Top of EXCERPTED RECORDS

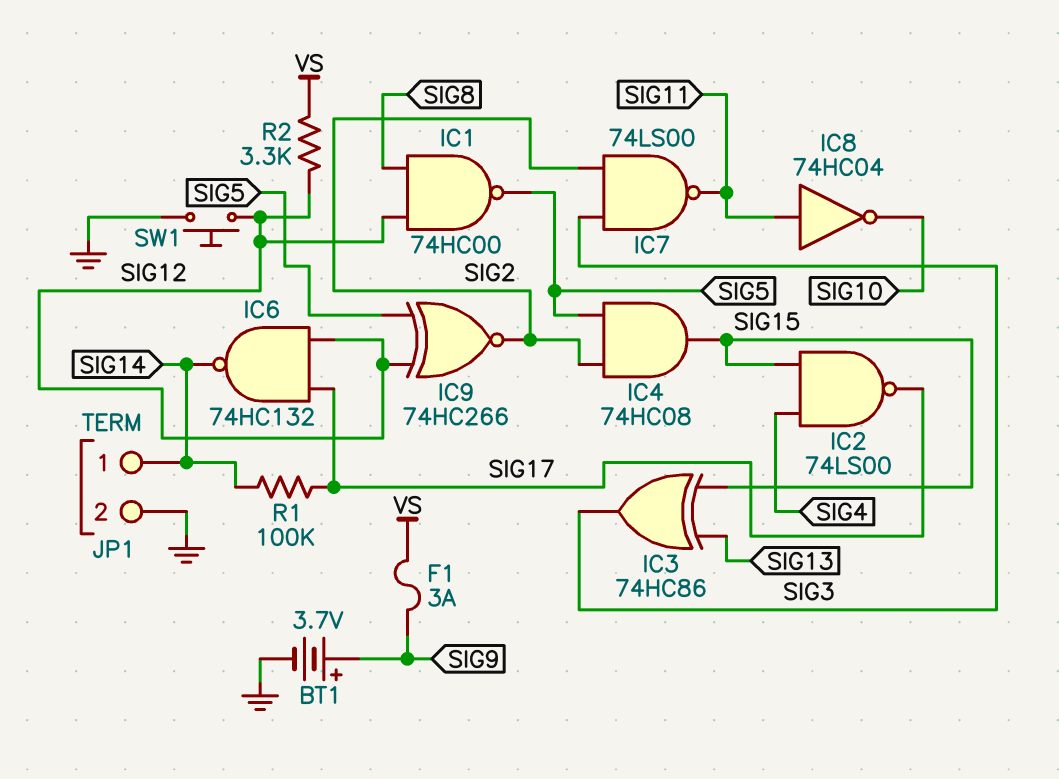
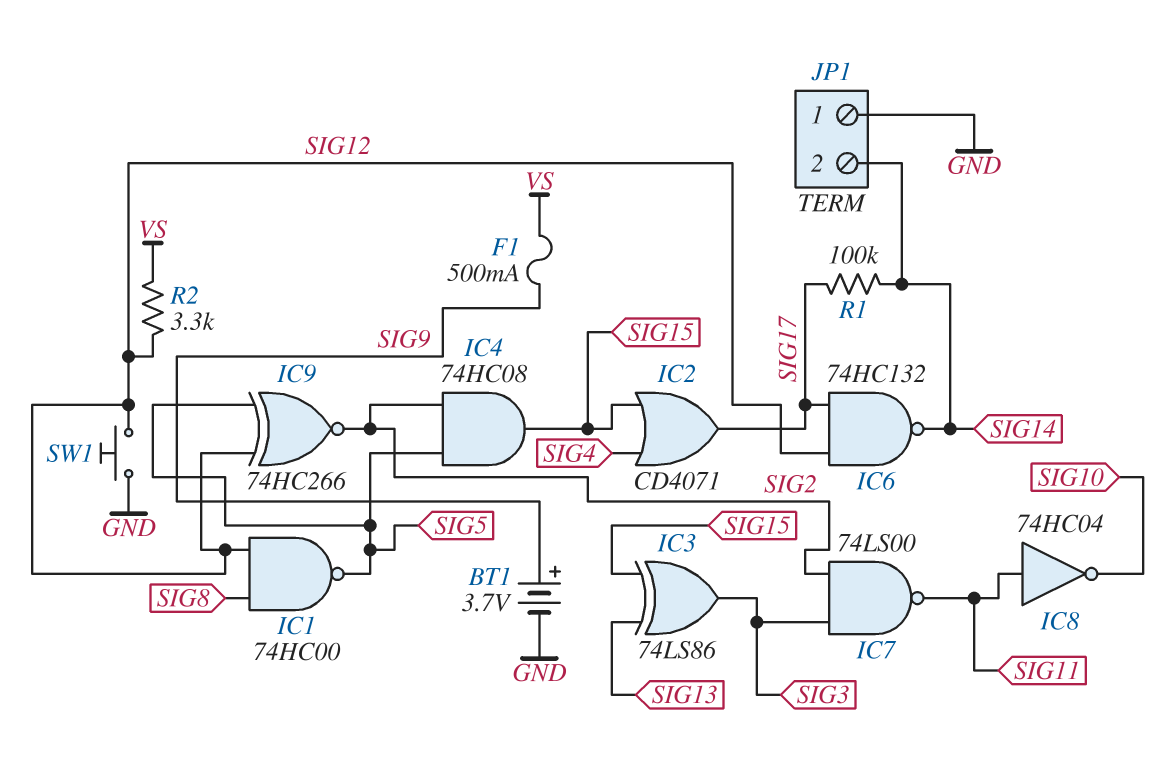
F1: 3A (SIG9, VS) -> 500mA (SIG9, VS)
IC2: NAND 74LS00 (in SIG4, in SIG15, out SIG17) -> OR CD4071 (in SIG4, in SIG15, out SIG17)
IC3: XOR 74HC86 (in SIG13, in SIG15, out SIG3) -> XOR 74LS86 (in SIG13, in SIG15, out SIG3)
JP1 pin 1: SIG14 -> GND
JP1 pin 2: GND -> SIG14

Bottom of EXCERPTED RECORDS

__WHAT TO DO__.
Emit only the final stretch of the records: the line containing "IC2: NAND 74LS00" through the end, each line exactly as it stands.

__RESPONSE BOX__.
IC2: NAND 74LS00 (in SIG4, in SIG15, out SIG17) -> OR CD4071 (in SIG4, in SIG15, out SIG17)
IC3: XOR 74HC86 (in SIG13, in SIG15, out SIG3) -> XOR 74LS86 (in SIG13, in SIG15, out SIG3)
JP1 pin 1: SIG14 -> GND
JP1 pin 2: GND -> SIG14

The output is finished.